# [How to complete this task]
Copy all lines containing the string "NMOS" from the records below.

-- Records supplied follows --

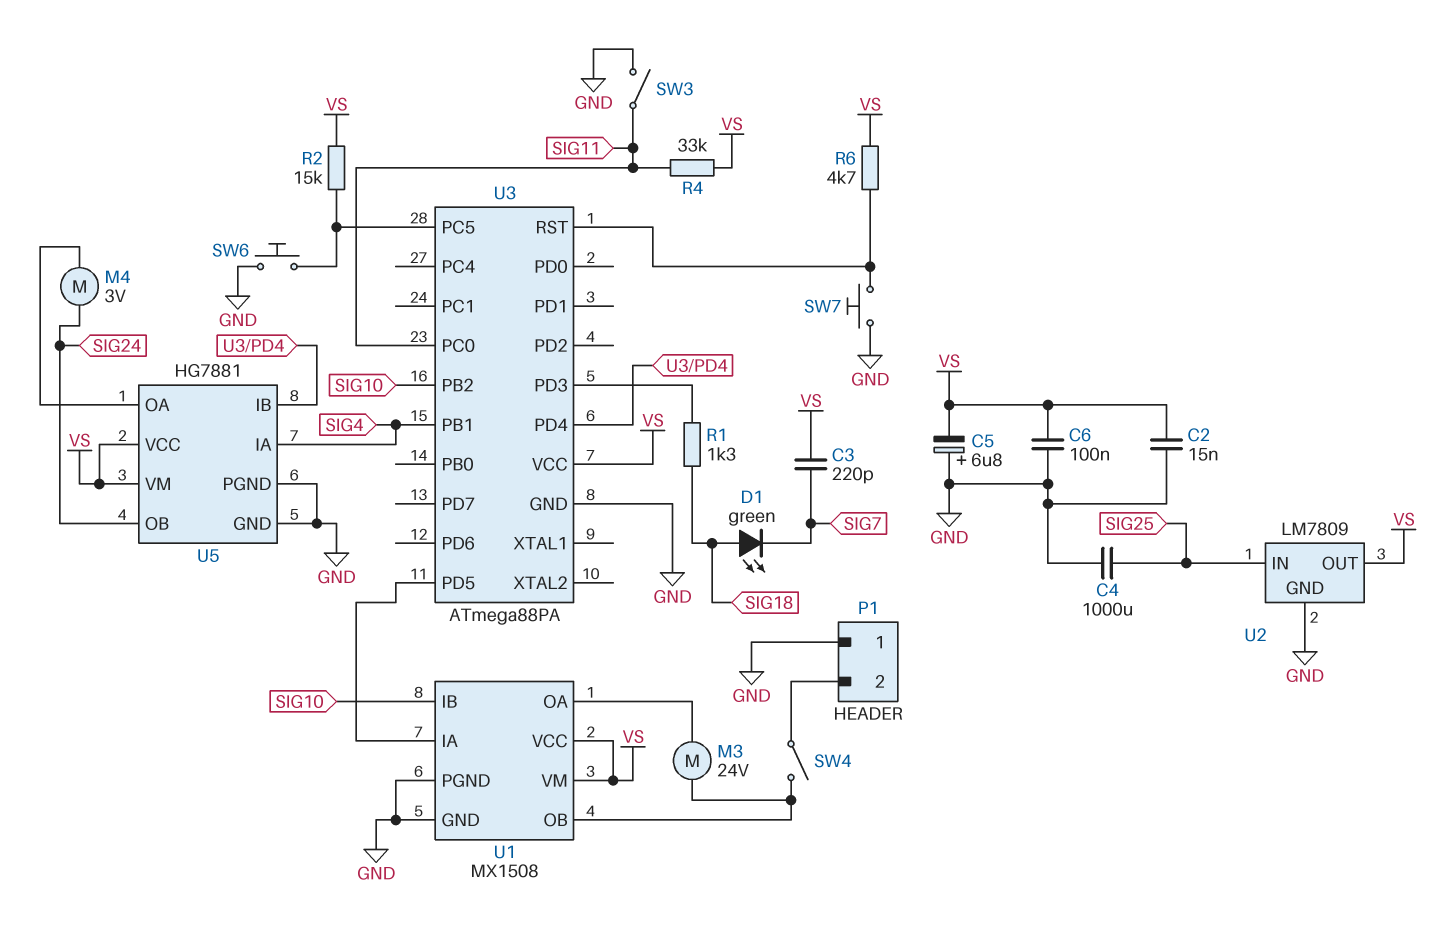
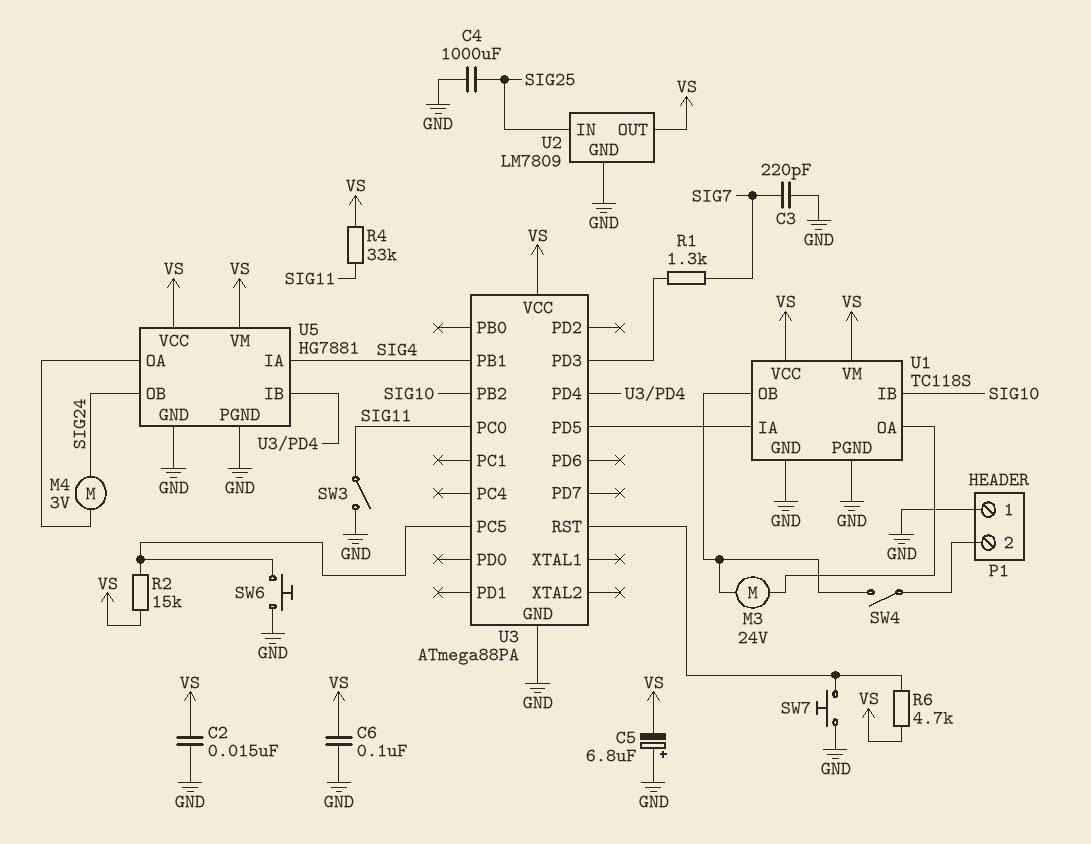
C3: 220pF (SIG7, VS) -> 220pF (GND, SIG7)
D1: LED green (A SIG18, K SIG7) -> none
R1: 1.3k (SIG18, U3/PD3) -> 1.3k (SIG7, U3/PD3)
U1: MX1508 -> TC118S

-- Records supplied concluded --
-- Records supplied follows --

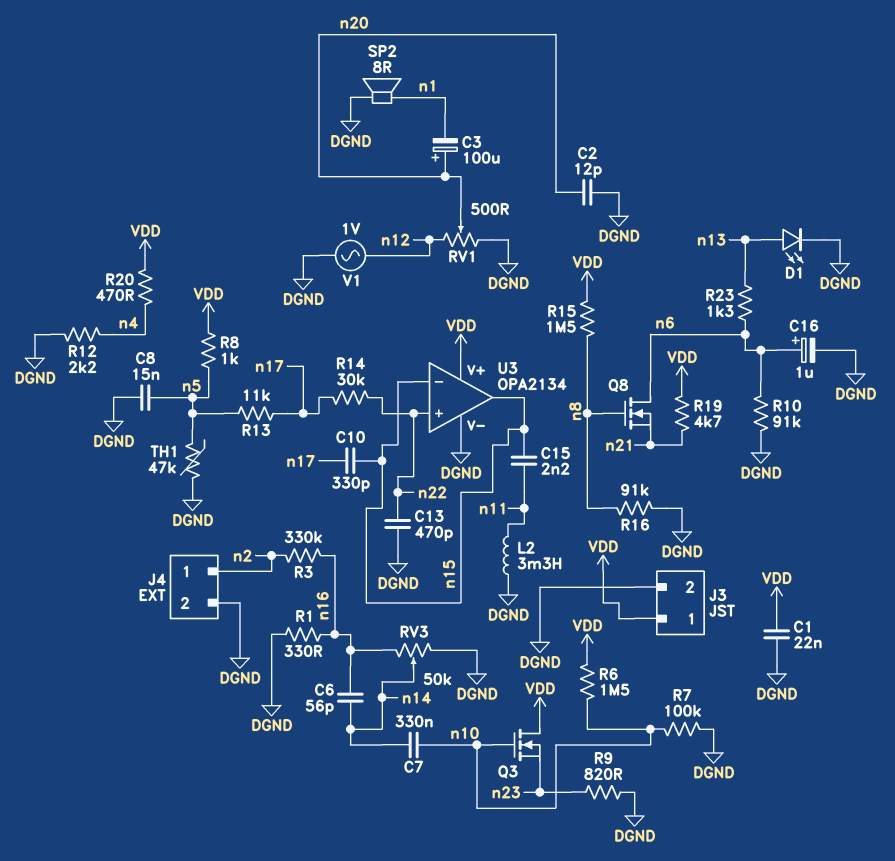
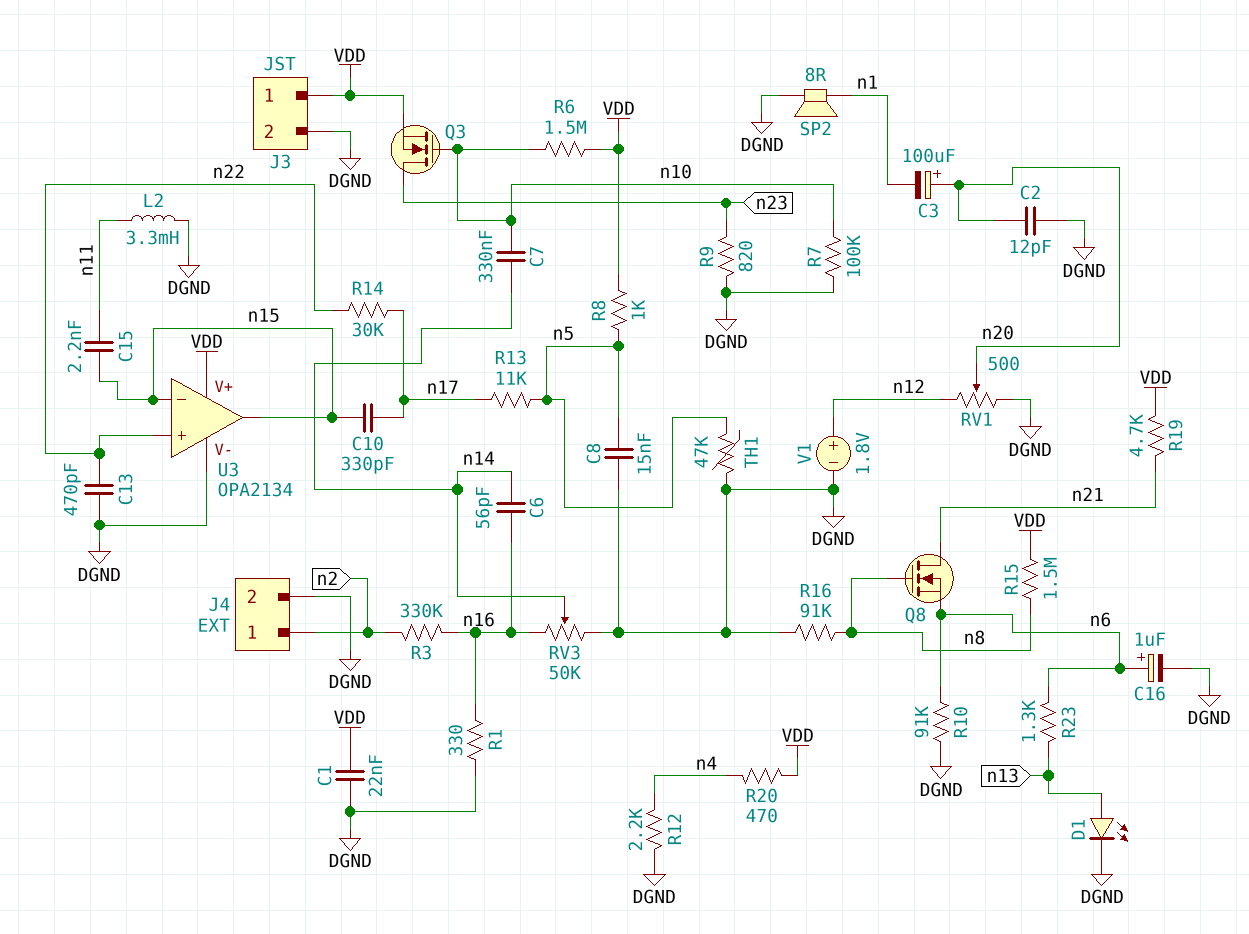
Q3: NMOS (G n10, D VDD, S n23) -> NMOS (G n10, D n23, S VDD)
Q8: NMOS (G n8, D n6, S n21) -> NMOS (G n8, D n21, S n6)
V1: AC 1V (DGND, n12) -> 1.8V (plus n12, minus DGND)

-- Records supplied concluded --

# [Answer section]
Q3: NMOS (G n10, D VDD, S n23) -> NMOS (G n10, D n23, S VDD)
Q8: NMOS (G n8, D n6, S n21) -> NMOS (G n8, D n21, S n6)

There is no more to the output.